• The problem
Leave out the pictures and repeat the entries below verbatim.

• Extracted material
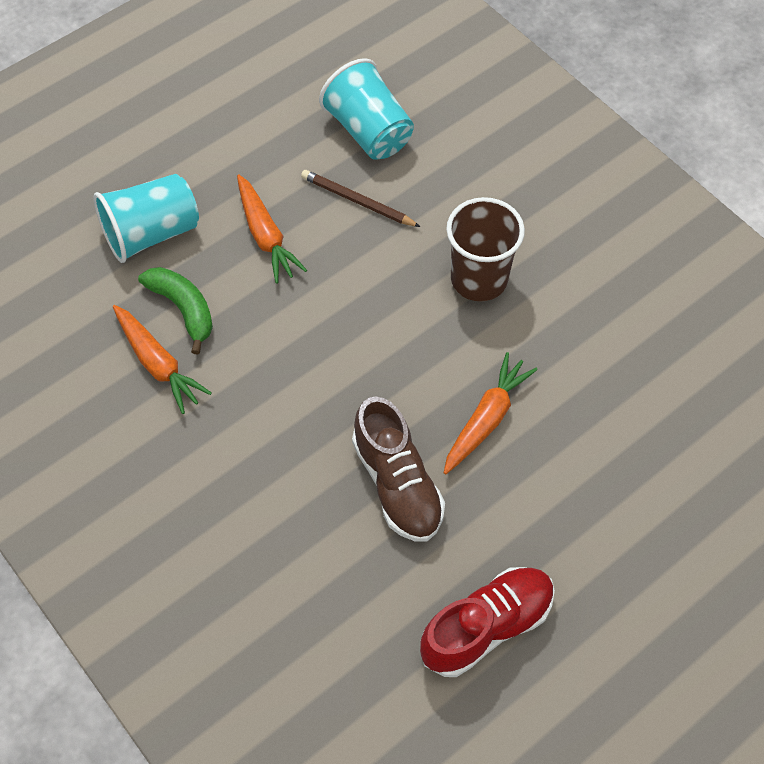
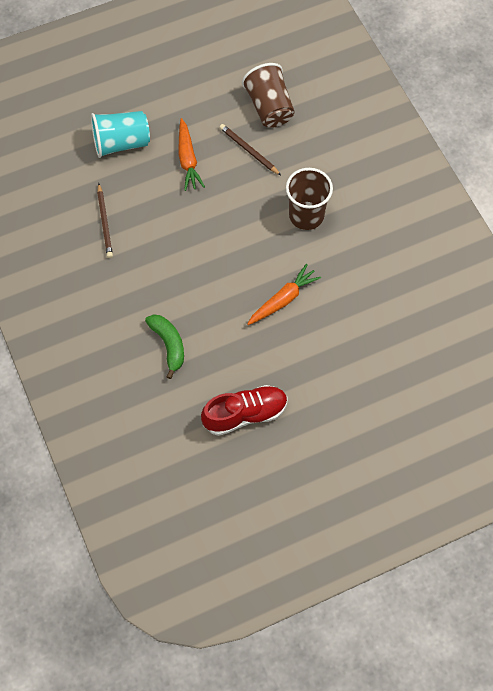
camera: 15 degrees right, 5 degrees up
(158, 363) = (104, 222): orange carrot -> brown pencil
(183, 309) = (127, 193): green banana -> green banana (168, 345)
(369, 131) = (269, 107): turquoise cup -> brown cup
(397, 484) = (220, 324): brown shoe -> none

• Answer for the task
camera: 15 degrees right, 5 degrees up
(158, 363) = (104, 222): orange carrot -> brown pencil
(183, 309) = (127, 193): green banana -> green banana (168, 345)
(369, 131) = (269, 107): turquoise cup -> brown cup
(397, 484) = (220, 324): brown shoe -> none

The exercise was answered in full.